- Task
Pick out and copy every line below that has the word "button".

──────────

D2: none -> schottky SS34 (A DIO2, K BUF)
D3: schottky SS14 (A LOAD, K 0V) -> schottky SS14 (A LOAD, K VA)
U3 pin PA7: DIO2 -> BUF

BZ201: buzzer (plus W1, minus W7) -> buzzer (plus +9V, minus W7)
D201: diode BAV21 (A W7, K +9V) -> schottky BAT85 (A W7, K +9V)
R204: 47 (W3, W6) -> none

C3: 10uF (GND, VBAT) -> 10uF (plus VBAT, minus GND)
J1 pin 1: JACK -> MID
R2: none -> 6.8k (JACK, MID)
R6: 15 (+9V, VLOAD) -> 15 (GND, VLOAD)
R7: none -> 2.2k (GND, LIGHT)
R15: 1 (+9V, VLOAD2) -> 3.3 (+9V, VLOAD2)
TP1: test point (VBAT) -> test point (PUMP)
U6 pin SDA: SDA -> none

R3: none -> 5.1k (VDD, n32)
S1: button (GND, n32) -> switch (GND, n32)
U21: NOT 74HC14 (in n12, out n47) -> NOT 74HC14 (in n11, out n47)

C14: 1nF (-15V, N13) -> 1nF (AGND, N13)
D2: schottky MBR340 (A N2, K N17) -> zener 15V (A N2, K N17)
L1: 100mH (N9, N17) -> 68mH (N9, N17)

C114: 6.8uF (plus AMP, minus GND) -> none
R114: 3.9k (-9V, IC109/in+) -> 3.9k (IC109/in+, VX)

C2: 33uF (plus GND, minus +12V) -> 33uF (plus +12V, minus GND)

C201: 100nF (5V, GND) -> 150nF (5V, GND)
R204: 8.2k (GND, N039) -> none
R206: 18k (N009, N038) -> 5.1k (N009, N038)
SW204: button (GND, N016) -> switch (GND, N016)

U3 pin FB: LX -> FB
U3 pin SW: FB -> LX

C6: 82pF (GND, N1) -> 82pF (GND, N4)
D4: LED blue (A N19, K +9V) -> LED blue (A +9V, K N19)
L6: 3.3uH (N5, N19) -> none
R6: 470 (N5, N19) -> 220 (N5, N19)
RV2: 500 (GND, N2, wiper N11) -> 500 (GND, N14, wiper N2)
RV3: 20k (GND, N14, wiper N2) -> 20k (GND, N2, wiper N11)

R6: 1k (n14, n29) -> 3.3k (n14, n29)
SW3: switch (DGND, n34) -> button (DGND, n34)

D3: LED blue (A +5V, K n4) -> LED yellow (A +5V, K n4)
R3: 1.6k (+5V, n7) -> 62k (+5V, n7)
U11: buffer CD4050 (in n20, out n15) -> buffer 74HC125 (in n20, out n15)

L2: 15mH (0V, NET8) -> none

──────────

- Answer for this exercise
S1: button (GND, n32) -> switch (GND, n32)
SW204: button (GND, N016) -> switch (GND, N016)
SW3: switch (DGND, n34) -> button (DGND, n34)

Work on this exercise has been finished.